> **DIRECTIONS**:
Using the entries below, write out the line with "lime brick J9:L9", the line with "lime cone J9 level 2 -> black cone J9 level 2", and every line in between, exactly as each is written.

> **PROVIDED RECORDS**:
■ ■ ■ ■

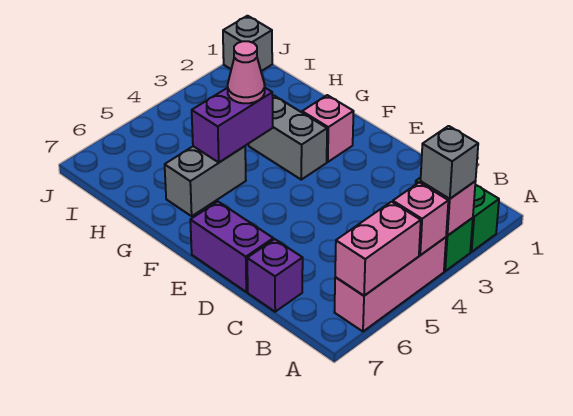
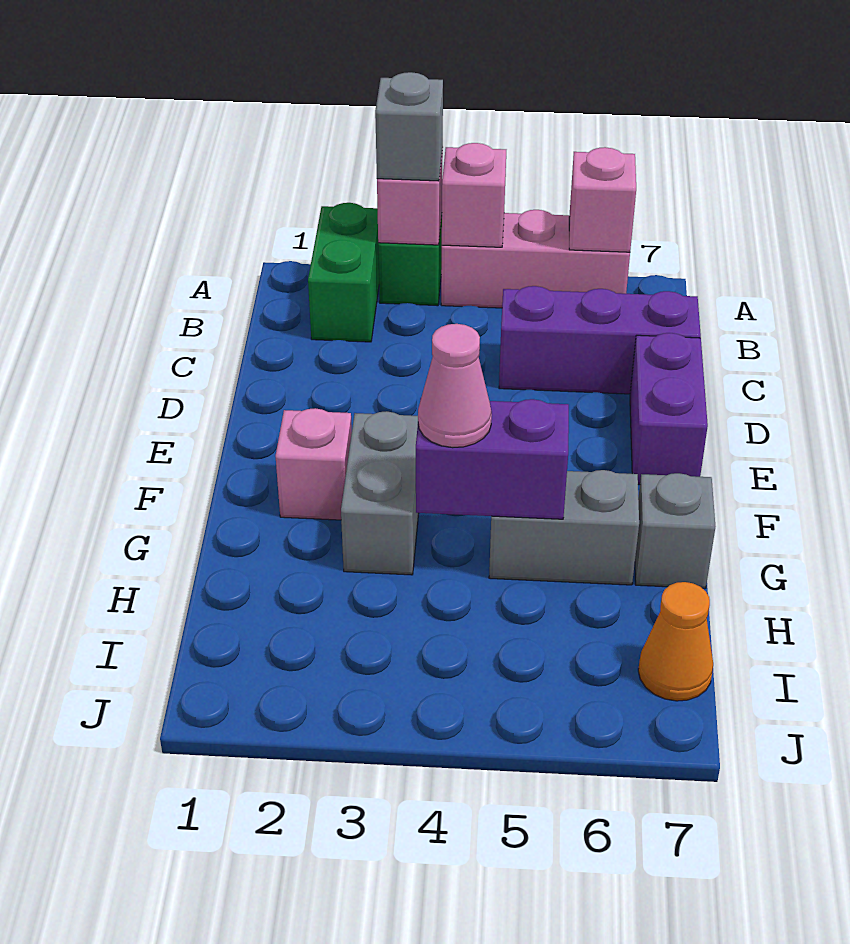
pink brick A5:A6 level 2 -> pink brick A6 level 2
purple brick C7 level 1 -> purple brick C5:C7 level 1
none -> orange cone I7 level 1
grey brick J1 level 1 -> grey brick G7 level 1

■ ■ ■ ■

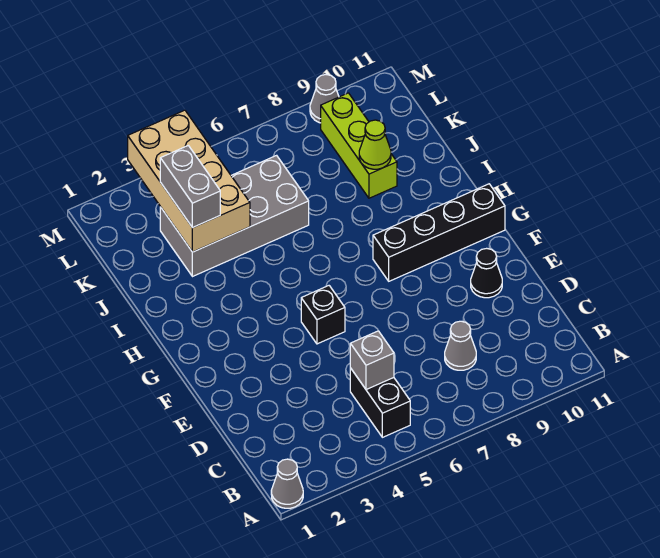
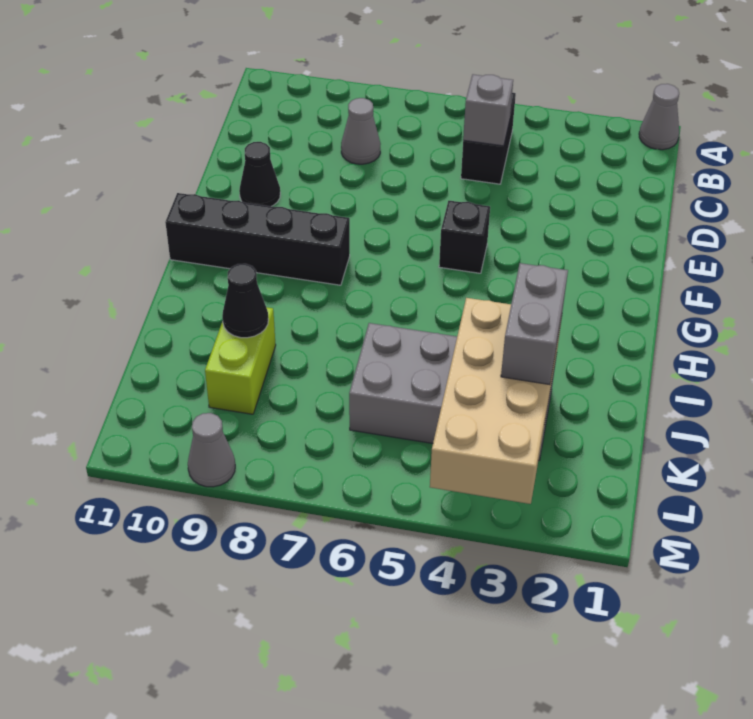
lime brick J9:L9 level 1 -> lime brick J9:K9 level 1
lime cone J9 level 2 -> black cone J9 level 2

■ ■ ■ ■

> **EXERCISE OUTPUT**:
lime brick J9:L9 level 1 -> lime brick J9:K9 level 1
lime cone J9 level 2 -> black cone J9 level 2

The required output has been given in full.